**Task material:**
________
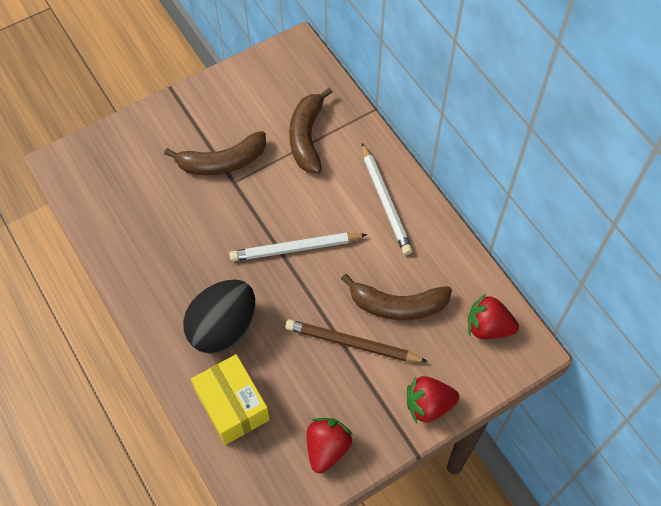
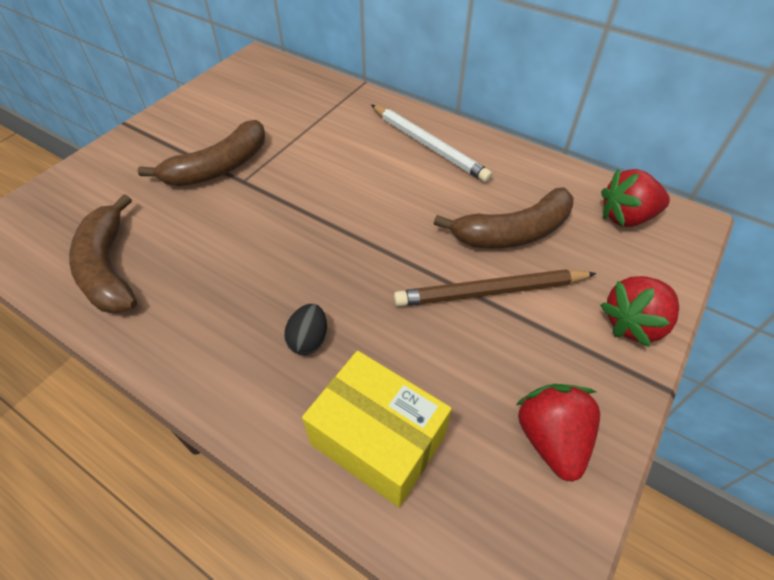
camera: 25 degrees left, 10 degrees down
(223, 328) = (309, 340): black egg -> black egg, size x0.43
(295, 248) = (355, 219): white pencil -> none
(307, 137) = (307, 119): brown banana -> brown banana (109, 268)

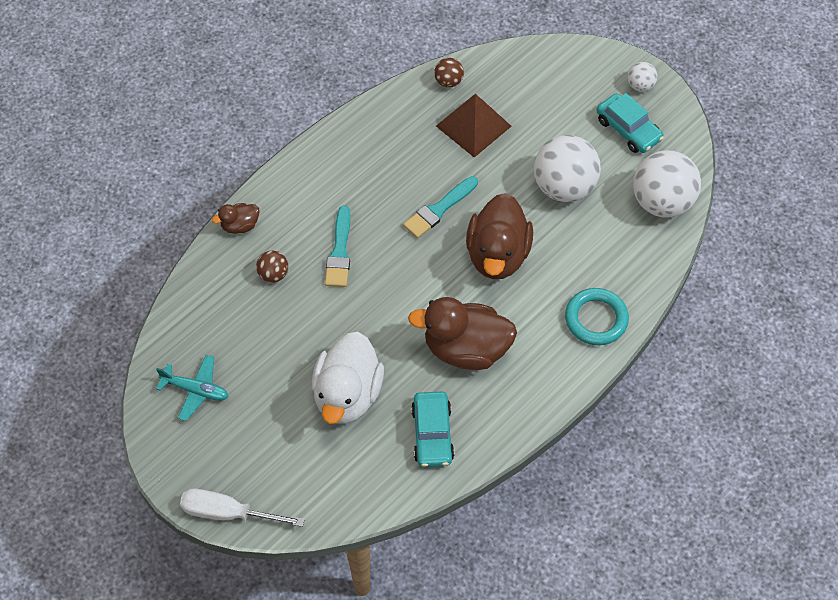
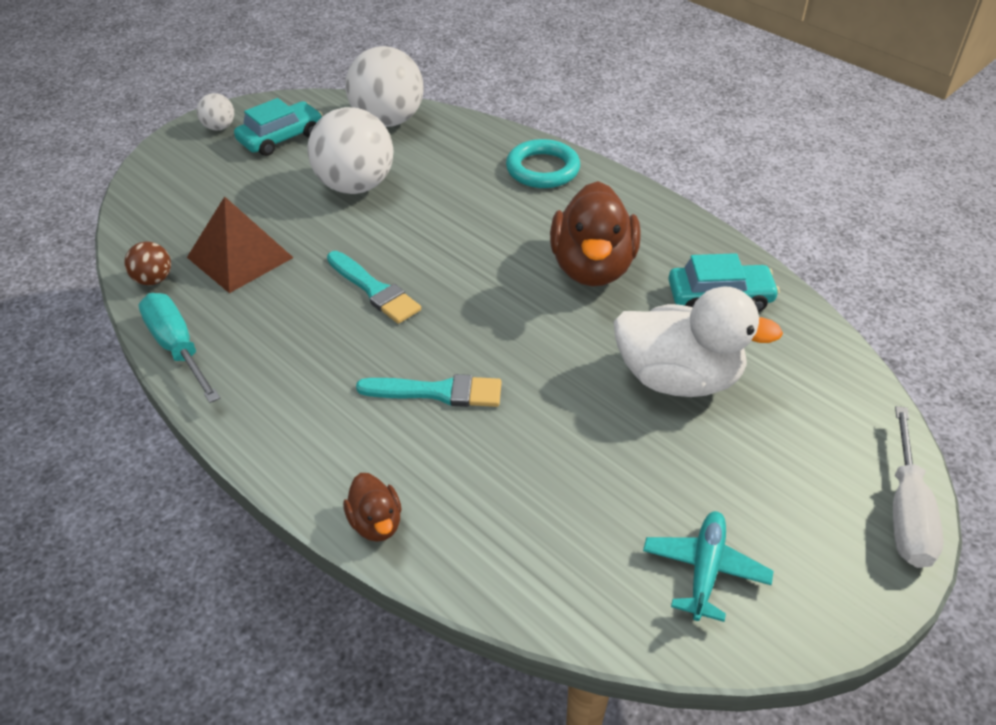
camera: 90 degrees left, 15 degrees down
(273, 274) = (476, 472): brown ball -> none
(382, 107) = (178, 348): none -> turquoise screwdriver
(497, 255) = (451, 239): brown duck -> none

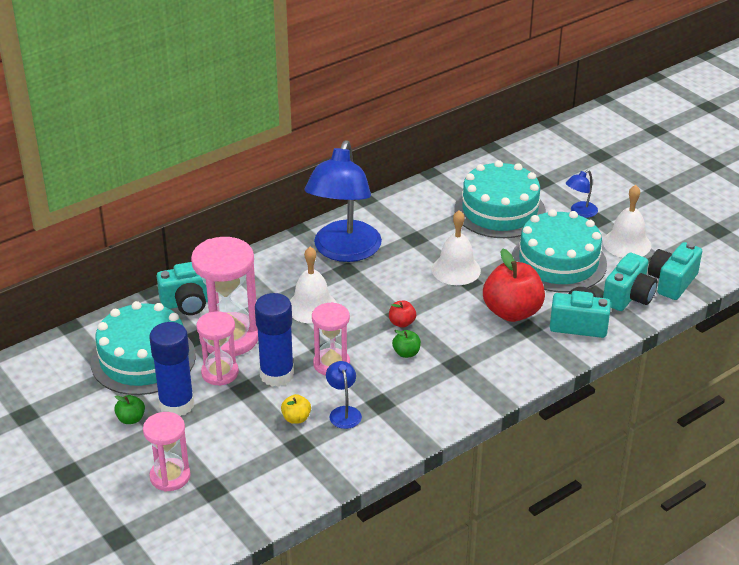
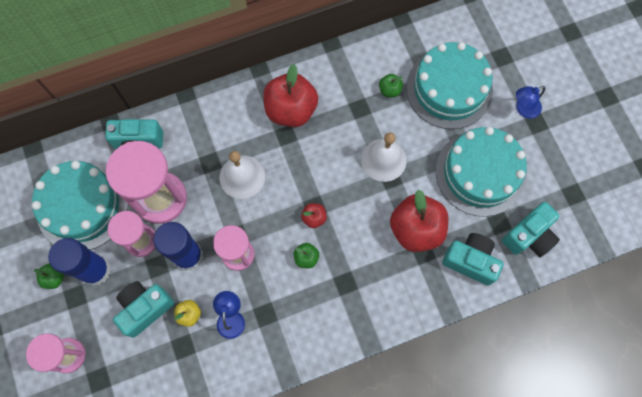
camera: 15 degrees right, 35 degrees up
(344, 251) = (291, 110): blue lamp -> red apple
(440, 221) = (389, 90): none -> green apple
(627, 243) = (552, 163): white bell -> none
(672, 282) = (576, 226): turquoise camera -> turquoise camera (145, 308)

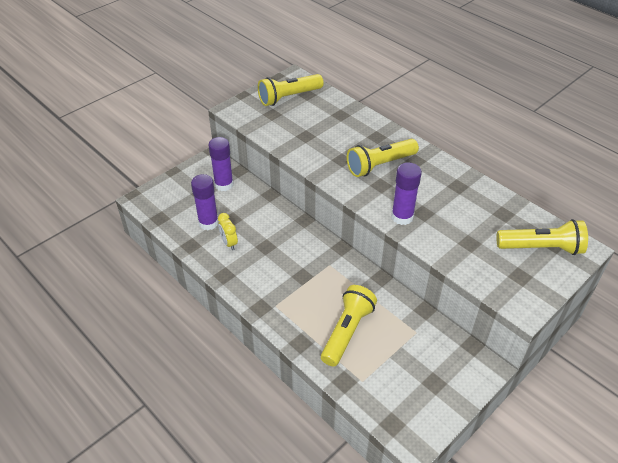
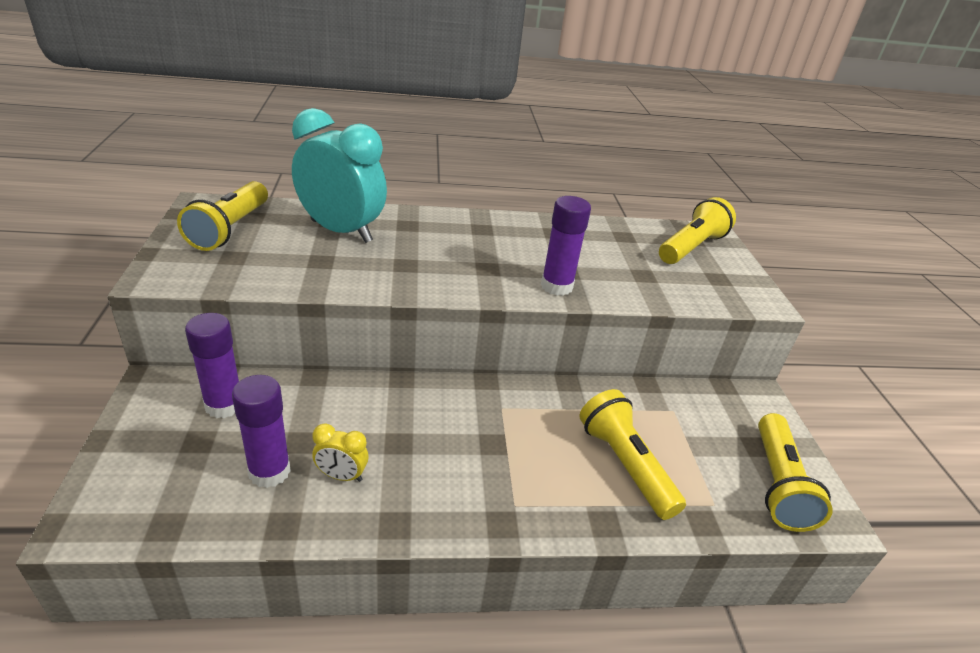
camera: 55 degrees left, 10 degrees down
(337, 123) = (341, 231): none -> turquoise clock
(380, 165) = (456, 250): yellow flashlight -> yellow flashlight (778, 484)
________
Repeat the records above verbatim. Include none of the pictures.

camera: 25 degrees left, 10 degrees down
(223, 328) = (309, 340): black egg -> black egg, size x0.43
(295, 248) = (355, 219): white pencil -> none
(307, 137) = (307, 119): brown banana -> brown banana (109, 268)

camera: 90 degrees left, 15 degrees down
(273, 274) = (476, 472): brown ball -> none
(382, 107) = (178, 348): none -> turquoise screwdriver
(497, 255) = (451, 239): brown duck -> none

camera: 15 degrees right, 35 degrees up
(344, 251) = (291, 110): blue lamp -> red apple
(440, 221) = (389, 90): none -> green apple
(627, 243) = (552, 163): white bell -> none
(672, 282) = (576, 226): turquoise camera -> turquoise camera (145, 308)

camera: 55 degrees left, 10 degrees down
(337, 123) = (341, 231): none -> turquoise clock
(380, 165) = (456, 250): yellow flashlight -> yellow flashlight (778, 484)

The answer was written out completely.